Pull out every line of the data below that contains the string "kern", matching case exactly, and copy each of those lines in full.

▶ [Extracted information]:
BEGIN
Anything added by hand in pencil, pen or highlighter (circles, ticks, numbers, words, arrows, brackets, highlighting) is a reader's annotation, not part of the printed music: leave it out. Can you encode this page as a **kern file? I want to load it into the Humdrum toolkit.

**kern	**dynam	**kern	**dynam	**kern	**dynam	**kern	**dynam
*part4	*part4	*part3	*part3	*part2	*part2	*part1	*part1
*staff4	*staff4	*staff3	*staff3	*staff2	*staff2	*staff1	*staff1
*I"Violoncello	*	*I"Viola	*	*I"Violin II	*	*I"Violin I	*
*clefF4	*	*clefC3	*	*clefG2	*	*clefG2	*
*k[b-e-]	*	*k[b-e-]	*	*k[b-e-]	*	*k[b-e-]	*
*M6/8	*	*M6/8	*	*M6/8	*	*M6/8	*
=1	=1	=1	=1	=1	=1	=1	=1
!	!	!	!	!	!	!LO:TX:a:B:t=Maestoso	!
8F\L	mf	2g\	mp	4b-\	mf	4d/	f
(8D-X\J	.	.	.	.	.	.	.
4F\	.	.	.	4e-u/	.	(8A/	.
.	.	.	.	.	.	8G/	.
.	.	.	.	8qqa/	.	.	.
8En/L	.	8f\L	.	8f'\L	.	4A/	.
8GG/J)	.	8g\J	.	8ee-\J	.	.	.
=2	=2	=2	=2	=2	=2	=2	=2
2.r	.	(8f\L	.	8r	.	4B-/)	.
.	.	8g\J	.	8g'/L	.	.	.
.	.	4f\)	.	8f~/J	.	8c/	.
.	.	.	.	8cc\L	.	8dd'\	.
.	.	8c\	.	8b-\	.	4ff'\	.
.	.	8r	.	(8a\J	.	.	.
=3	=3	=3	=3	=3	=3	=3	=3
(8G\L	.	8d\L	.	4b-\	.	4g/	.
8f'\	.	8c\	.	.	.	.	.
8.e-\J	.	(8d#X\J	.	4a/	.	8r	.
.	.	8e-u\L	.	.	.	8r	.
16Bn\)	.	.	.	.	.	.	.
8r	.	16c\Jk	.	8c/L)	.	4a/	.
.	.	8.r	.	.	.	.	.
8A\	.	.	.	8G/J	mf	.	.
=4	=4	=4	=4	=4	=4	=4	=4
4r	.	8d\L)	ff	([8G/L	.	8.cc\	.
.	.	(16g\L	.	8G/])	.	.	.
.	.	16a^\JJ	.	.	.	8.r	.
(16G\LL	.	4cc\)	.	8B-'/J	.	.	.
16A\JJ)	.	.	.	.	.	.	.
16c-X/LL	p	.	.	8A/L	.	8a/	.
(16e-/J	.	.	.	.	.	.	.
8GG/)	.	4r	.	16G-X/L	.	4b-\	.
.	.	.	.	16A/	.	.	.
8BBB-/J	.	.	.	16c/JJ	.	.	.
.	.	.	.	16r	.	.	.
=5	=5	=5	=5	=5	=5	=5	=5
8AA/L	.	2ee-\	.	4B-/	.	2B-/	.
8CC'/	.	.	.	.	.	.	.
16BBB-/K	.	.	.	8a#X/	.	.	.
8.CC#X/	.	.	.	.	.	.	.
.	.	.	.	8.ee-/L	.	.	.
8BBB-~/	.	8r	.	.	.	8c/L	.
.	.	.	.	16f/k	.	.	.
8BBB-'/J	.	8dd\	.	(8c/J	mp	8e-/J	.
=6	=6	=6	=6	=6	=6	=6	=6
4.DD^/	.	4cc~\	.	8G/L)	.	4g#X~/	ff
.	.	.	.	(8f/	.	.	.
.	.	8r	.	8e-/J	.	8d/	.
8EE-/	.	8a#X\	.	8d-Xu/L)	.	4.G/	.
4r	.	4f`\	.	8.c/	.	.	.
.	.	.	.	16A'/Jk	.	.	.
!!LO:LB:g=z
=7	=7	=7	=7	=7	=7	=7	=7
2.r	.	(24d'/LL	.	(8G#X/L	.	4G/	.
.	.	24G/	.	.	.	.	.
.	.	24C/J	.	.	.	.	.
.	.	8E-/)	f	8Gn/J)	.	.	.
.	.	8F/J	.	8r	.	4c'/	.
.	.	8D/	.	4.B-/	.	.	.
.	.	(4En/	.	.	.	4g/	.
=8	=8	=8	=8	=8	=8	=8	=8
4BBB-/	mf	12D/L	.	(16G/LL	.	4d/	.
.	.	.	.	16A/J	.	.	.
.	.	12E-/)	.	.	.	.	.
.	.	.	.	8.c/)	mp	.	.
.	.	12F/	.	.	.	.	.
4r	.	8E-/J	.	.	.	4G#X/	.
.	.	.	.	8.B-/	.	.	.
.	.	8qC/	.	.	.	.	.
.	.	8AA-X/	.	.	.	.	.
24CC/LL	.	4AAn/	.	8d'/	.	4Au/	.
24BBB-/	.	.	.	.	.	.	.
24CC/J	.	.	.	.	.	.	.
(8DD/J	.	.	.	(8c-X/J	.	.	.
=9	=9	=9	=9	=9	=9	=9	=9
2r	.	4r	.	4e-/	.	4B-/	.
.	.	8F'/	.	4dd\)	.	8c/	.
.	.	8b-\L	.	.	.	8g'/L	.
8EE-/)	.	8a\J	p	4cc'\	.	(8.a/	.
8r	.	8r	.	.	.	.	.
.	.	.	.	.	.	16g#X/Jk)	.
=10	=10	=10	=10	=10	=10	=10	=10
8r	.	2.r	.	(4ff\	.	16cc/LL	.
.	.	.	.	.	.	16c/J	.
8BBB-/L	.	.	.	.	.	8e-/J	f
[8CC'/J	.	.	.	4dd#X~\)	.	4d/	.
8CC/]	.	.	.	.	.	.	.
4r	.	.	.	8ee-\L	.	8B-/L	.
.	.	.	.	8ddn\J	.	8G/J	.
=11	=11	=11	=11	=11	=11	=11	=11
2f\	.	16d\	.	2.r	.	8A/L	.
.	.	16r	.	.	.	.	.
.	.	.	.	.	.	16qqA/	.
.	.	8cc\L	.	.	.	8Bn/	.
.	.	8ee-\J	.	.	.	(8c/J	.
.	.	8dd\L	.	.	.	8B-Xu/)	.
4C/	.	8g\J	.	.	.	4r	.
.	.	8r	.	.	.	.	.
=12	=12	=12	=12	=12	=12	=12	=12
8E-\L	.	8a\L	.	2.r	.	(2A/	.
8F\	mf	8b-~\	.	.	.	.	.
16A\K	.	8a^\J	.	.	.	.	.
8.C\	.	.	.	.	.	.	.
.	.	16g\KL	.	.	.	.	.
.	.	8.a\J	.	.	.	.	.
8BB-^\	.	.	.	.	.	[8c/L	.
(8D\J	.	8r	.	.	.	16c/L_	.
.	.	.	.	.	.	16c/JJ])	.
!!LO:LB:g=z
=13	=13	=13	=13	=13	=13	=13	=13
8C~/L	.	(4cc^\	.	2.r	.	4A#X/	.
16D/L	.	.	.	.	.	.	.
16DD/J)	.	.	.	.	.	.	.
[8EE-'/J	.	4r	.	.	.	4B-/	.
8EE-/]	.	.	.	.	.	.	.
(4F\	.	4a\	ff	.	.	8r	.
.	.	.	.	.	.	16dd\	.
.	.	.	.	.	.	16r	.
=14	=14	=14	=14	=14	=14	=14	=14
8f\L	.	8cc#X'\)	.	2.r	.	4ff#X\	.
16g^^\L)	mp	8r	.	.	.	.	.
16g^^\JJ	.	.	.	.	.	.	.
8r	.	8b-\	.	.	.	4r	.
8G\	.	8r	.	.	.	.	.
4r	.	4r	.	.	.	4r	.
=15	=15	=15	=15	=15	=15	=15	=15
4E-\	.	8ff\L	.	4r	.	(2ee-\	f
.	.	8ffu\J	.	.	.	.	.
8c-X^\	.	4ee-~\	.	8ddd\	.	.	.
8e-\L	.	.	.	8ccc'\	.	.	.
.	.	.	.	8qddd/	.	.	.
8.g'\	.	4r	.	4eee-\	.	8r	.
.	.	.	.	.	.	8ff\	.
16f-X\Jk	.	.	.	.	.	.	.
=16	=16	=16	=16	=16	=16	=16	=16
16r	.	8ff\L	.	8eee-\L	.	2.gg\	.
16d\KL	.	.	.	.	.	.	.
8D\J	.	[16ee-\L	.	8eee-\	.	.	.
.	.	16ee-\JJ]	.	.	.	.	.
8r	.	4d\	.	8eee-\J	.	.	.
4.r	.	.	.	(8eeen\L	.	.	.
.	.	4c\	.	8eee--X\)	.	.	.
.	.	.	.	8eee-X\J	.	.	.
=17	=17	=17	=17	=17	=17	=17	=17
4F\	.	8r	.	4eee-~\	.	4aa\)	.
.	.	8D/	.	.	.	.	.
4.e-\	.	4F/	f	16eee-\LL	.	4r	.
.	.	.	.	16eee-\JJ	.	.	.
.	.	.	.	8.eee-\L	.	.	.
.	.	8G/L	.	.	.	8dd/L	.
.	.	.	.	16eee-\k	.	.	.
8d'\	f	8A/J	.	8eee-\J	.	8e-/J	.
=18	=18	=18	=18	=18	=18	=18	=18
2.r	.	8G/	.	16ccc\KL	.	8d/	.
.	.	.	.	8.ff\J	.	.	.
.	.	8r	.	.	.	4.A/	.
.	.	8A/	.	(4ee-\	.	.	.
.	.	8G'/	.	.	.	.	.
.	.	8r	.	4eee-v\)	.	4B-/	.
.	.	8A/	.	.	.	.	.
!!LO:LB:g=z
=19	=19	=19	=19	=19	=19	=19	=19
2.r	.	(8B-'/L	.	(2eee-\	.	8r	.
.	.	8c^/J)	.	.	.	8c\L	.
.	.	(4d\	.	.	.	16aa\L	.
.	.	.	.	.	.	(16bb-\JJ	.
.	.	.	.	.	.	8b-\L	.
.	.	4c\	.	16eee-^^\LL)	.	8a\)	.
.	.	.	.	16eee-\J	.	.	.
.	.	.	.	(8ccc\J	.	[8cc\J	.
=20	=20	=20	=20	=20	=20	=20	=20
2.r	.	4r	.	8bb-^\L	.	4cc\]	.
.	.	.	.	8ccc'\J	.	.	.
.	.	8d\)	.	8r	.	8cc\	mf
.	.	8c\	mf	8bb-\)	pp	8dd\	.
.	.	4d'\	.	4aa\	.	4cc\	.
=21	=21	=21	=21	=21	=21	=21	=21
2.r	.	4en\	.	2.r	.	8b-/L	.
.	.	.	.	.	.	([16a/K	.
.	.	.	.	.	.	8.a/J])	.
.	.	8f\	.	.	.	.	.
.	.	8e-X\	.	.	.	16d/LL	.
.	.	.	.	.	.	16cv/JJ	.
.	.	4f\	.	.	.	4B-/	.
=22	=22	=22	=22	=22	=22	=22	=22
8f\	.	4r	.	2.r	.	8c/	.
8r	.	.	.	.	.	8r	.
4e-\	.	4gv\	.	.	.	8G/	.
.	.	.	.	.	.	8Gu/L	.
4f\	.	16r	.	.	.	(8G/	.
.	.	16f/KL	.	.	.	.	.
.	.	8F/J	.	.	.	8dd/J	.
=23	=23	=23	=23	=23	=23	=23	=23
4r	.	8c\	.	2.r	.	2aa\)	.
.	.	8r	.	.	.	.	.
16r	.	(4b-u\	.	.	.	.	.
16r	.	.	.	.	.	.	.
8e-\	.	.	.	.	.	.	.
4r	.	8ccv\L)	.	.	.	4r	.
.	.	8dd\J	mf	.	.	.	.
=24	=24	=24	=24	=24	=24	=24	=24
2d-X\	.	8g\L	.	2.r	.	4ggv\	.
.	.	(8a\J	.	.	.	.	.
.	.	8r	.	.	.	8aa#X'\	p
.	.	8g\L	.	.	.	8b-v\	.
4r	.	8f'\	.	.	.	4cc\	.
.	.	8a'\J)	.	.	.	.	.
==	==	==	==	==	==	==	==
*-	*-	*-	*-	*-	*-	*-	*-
END
▶ [Final result]:
Anything added by hand in pencil, pen or highlighter (circles, ticks, numbers, words, arrows, brackets, highlighting) is a reader's annotation, not part of the printed music: leave it out. Can you encode this page as a **kern file? I want to load it into the Humdrum toolkit.
**kern	**dynam	**kern	**dynam	**kern	**dynam	**kern	**dynam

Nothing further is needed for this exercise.